■ Source information

☆ ☆ ☆

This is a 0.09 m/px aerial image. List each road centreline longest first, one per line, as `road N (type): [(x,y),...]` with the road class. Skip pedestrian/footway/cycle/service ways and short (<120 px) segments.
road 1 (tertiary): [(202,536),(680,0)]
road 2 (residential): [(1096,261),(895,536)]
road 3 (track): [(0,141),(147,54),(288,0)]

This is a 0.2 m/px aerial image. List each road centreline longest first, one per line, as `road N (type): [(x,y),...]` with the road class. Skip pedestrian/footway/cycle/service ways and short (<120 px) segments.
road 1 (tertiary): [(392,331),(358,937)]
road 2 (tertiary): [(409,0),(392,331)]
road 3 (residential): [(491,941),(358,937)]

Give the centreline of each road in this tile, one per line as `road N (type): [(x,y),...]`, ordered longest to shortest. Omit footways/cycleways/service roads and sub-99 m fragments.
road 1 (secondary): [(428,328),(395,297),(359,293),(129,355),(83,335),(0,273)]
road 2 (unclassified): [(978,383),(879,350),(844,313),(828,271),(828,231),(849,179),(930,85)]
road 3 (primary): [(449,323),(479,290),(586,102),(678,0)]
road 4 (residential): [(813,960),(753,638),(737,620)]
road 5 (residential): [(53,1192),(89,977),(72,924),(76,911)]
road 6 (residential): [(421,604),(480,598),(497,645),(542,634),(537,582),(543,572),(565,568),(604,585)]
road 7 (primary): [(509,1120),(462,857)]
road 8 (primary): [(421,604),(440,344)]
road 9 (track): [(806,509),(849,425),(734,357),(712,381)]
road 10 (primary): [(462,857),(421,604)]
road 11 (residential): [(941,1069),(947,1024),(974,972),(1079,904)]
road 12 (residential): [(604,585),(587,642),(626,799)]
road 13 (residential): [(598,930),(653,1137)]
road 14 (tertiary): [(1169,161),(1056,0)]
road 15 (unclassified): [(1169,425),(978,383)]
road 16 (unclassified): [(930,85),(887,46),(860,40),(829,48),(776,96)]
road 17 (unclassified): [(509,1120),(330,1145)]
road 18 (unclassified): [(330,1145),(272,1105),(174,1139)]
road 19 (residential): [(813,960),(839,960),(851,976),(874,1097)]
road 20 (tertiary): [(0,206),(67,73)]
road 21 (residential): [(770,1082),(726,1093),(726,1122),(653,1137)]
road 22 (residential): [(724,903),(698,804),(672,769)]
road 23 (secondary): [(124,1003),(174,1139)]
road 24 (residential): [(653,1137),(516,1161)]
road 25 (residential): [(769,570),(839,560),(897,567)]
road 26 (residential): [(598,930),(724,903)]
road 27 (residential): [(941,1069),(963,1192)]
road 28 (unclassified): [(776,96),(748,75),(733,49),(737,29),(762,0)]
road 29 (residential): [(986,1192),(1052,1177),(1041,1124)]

☆ ☆ ☆

In this exercise, reproduce each line above exactly.

This is a 0.09 m/px aerial image. List each road centreline longest first, one per line, as `road N (type): [(x,y),...]` with the road class. Skip pedestrian/footway/cycle/service ways and short (<120 px) segments.
road 1 (tertiary): [(202,536),(680,0)]
road 2 (residential): [(1096,261),(895,536)]
road 3 (track): [(0,141),(147,54),(288,0)]

This is a 0.2 m/px aerial image. List each road centreline longest first, one per line, as `road N (type): [(x,y),...]` with the road class. Skip pedestrian/footway/cycle/service ways and short (<120 px) segments.
road 1 (tertiary): [(392,331),(358,937)]
road 2 (tertiary): [(409,0),(392,331)]
road 3 (residential): [(491,941),(358,937)]

Give the centreline of each road in this tile, one per line as `road N (type): [(x,y),...]`, ordered longest to shortest. Omit footways/cycleways/service roads and sub-99 m fragments.
road 1 (secondary): [(428,328),(395,297),(359,293),(129,355),(83,335),(0,273)]
road 2 (unclassified): [(978,383),(879,350),(844,313),(828,271),(828,231),(849,179),(930,85)]
road 3 (primary): [(449,323),(479,290),(586,102),(678,0)]
road 4 (residential): [(813,960),(753,638),(737,620)]
road 5 (residential): [(53,1192),(89,977),(72,924),(76,911)]
road 6 (residential): [(421,604),(480,598),(497,645),(542,634),(537,582),(543,572),(565,568),(604,585)]
road 7 (primary): [(509,1120),(462,857)]
road 8 (primary): [(421,604),(440,344)]
road 9 (track): [(806,509),(849,425),(734,357),(712,381)]
road 10 (primary): [(462,857),(421,604)]
road 11 (residential): [(941,1069),(947,1024),(974,972),(1079,904)]
road 12 (residential): [(604,585),(587,642),(626,799)]
road 13 (residential): [(598,930),(653,1137)]
road 14 (tertiary): [(1169,161),(1056,0)]
road 15 (unclassified): [(1169,425),(978,383)]
road 16 (unclassified): [(930,85),(887,46),(860,40),(829,48),(776,96)]
road 17 (unclassified): [(509,1120),(330,1145)]
road 18 (unclassified): [(330,1145),(272,1105),(174,1139)]
road 19 (residential): [(813,960),(839,960),(851,976),(874,1097)]
road 20 (tertiary): [(0,206),(67,73)]
road 21 (residential): [(770,1082),(726,1093),(726,1122),(653,1137)]
road 22 (residential): [(724,903),(698,804),(672,769)]
road 23 (secondary): [(124,1003),(174,1139)]
road 24 (residential): [(653,1137),(516,1161)]
road 25 (residential): [(769,570),(839,560),(897,567)]
road 26 (residential): [(598,930),(724,903)]
road 27 (residential): [(941,1069),(963,1192)]
road 28 (unclassified): [(776,96),(748,75),(733,49),(737,29),(762,0)]
road 29 (residential): [(986,1192),(1052,1177),(1041,1124)]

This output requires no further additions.